[Saved data entries]
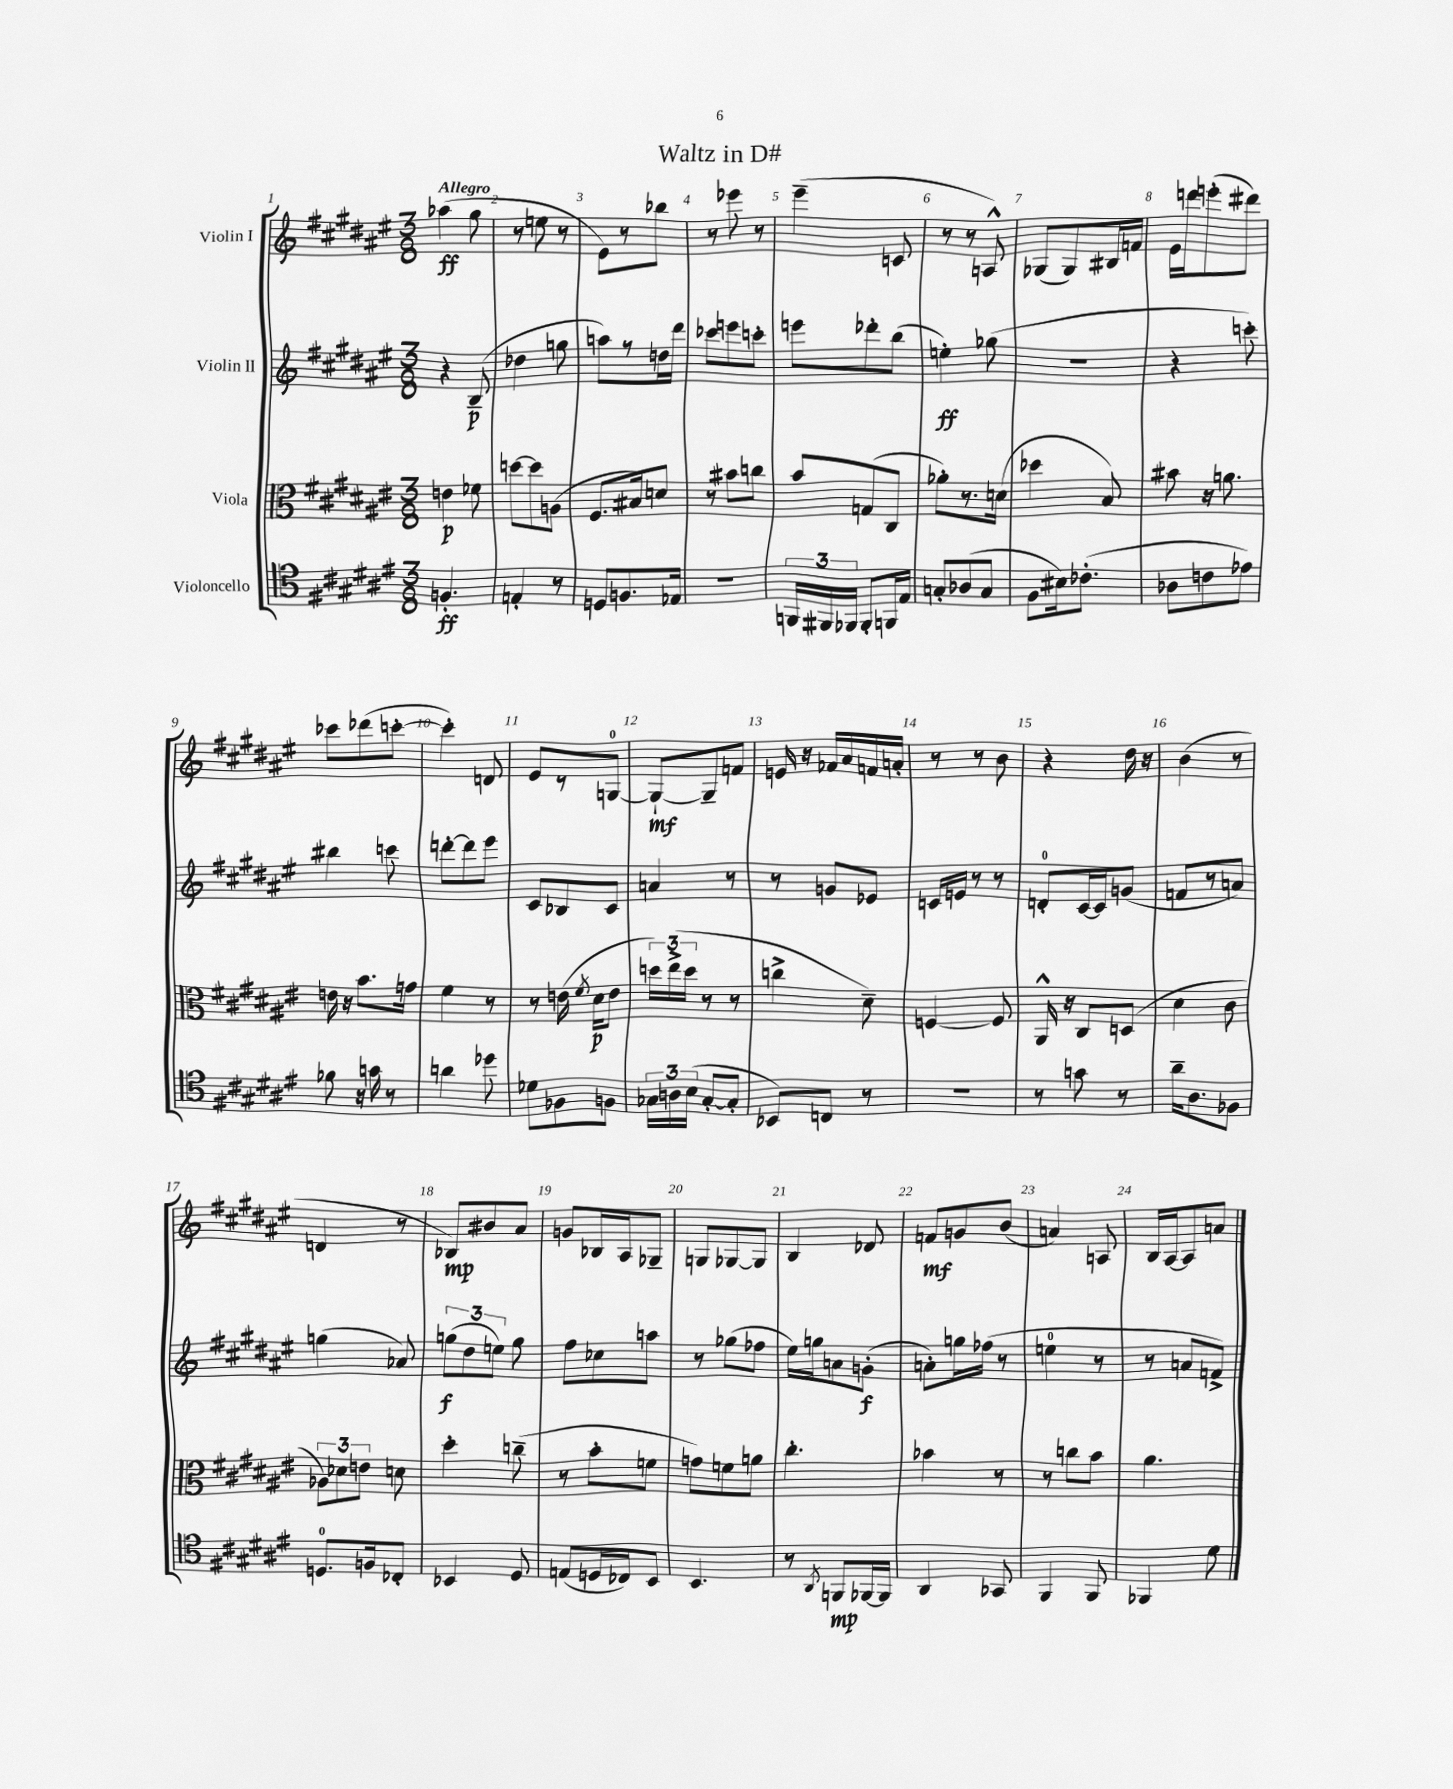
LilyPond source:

\header { title = "Waltz in D#" }
<<
\new StaffGroup <<
\new Staff = "s0" \with { instrumentName = "Violin I" } {
    \clef treble \key fis \major \numericTimeSignature \time 3/8 \tempo "Allegro"
    \autoBeamOff aes''4\ff( gis''8 |
    r8 e''8 r8 |
    eis'8[) r8 bes''8] |
    r8 ees'''8 r8 |
    eis'''4--( c'8 |
    r8 r8 a8-^) |
    ges8[( ges8) bis16 f'16] |
    eis'16[ d'''16 e'''8-.( dis'''8]) |
    ces'''8[ des'''8( c'''8]~-. |
    c'''4-.) d'8 |
    eis'8[ r8 g8]-0~ |
    g8[~-!\mf g8-- f'8] |
    e'16 r16 fes'16[ ais'16 f'16 a'16]-. |
    r8 r8 b'8 |
    r4 dis''16 r16 |
    b'4( r8 |
    d'4 r8 |
    bes8[\mp) bis'8 ais'8] |
    g'8[ bes16 ais16 ges8]-- |
    g8[ ges8~ ges8] |
    b4 des'8 |
    f'8[\mf g'8 b'8]( |
    a'4) a8 |
    b16[ ais16~ ais8 a'8] \bar "|." |
}
\new Staff = "s1" \with { instrumentName = "Violin II" } {
    \clef treble \key fis \major \numericTimeSignature \time 3/8
    \autoBeamOff r4 b8--\p( |
    des''4 g''8 |
    a''8[) r8 d''16 dis'''16] |
    ces'''8[ e'''8 c'''8]-. |
    e'''8[ des'''8-. b''8]( |
    e''4-.\ff) ges''8( |
    R4. |
    r4 c'''8-.) |
    bis''4 c'''8 |
    d'''8[~-. d'''8 eis'''8] |
    cis'8[ bes8 cis'8] |
    a'4 r8 |
    r8 g'8[ ees'8] |
    c'16[ e'16] r8 r8 |
    d'8[-0-. cis'16~ cis'16 g'8]( |
    f'8[ r8 a'8]) |
    g''4( aes'8) |
    \tuplet 3/2 { g''8[\f( dis''8 e''8]) } g''8 |
    fis''8[ ces''8 a''8] |
    r8 ges''8[( fes''8] |
    eis''16[) g''16 a'8 g'8]-.\f( |
    a'8[-.) g''16 fes''16]( r8 |
    e''4-0 r8 |
    r8 a'8[ f'8]->) \bar "|." |
}
\new Staff = "s2" \with { instrumentName = "Viola" } {
    \clef alto \key fis \major \numericTimeSignature \time 3/8
    \autoBeamOff e'4\p fes'8 |
    d''8[~ d''8 a8]( |
    fis8.[ bis16) d'8] |
    r8 bis'8[ c''8] |
    b'8[ g8( cis8] |
    aes'8[-.) r8. d'16]( |
    des''4 b8) |
    bis'8 r16 a'8. |
    e'16 r16 b'8.[ g'16] |
    fis'4 r8 |
    r8 e'16( \acciaccatura { fis'8 } dis'16[\p e'8] |
    \tuplet 3/2 { d''16[) eis''16->( d''16] } r8 r8 |
    c''4-> dis'8--) |
    f4~ f8 |
    ais,16-^ r16 cis8[ d8]( |
    dis'4 cis'8 |
    \tuplet 3/2 { aes8[) des'8 e'8] } d'8 |
    dis''4-. c''8--( |
    r8 b'8[-. f'8] |
    g'8[) f'8 a'8] |
    cis''4.-. |
    bes'4 r8 |
    r8 c''8[ b'8] |
    ais'4. \bar "|." |
}
\new Staff = "s3" \with { instrumentName = "Violoncello" } {
    \clef tenor \key fis \major \numericTimeSignature \time 3/8
    \autoBeamOff f4.-.\ff |
    e4-. r8 |
    d8[ f8. ees16] |
    R4. |
    \tuplet 3/2 { f,16[ fis,16 fes,16] } fes,8[-. f,16 eis16] |
    g8[-. aes8( g8] |
    fis8[ bis16) ces'8.]-.( |
    aes8[ c'8 ees'8]) |
    fes'8 r16 g'16 r8 |
    a'4 des''8 |
    des'8[ fes8 f8] |
    \tuplet 3/2 { ges16[ a16 b16]( } ges8[~-. ges8]-. |
    bes,8[) c8] r8 |
    R4. |
    r8 g'8 r8 |
    ais'16[-- ais8. fes8] |
    d8.[-0 f16 ces8]-. |
    bes,4 dis8 |
    e8[( d16 ces16) b,8] |
    b,4. |
    r8 \acciaccatura { ais,8 } f,8[\mp fes,16~ fes,16] |
    ais,4 ges,8 |
    fis,4 fis,8 |
    fes,4 dis'8 \bar "|." |
}
>>
>>
\layout { \context { \Score \override BarNumber.break-visibility = ##(#f #t #t) barNumberVisibility = #all-bar-numbers-visible } }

* Task instructions
List every line in the rows above that contains the string "treble".

* Full response
    \clef treble \key fis \major \numericTimeSignature \time 3/8 \tempo "Allegro"
    \clef treble \key fis \major \numericTimeSignature \time 3/8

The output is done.